Task objective -
Beneath this task are records; print exactly the stretch of them from the line with "yellow 1x2 plate [723,441,817,532]" through the line with "none -> purple 1x1 plate [579,91,626,129]", both ends included.

╭──

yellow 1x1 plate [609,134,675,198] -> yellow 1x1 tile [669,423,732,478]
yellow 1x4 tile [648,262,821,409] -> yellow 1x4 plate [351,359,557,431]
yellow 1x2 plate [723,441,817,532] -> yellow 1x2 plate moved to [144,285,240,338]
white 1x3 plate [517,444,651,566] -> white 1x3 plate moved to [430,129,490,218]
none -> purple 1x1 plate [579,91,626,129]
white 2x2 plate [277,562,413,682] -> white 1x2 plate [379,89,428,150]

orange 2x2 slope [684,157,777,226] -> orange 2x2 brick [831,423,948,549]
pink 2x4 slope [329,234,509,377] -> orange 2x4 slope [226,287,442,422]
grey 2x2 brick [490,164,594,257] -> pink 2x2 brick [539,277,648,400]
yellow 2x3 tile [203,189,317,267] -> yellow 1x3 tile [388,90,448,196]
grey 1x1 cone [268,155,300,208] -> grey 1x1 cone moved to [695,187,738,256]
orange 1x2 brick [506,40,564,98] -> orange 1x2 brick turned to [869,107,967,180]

╰──

Exercise solution -
yellow 1x2 plate [723,441,817,532] -> yellow 1x2 plate moved to [144,285,240,338]
white 1x3 plate [517,444,651,566] -> white 1x3 plate moved to [430,129,490,218]
none -> purple 1x1 plate [579,91,626,129]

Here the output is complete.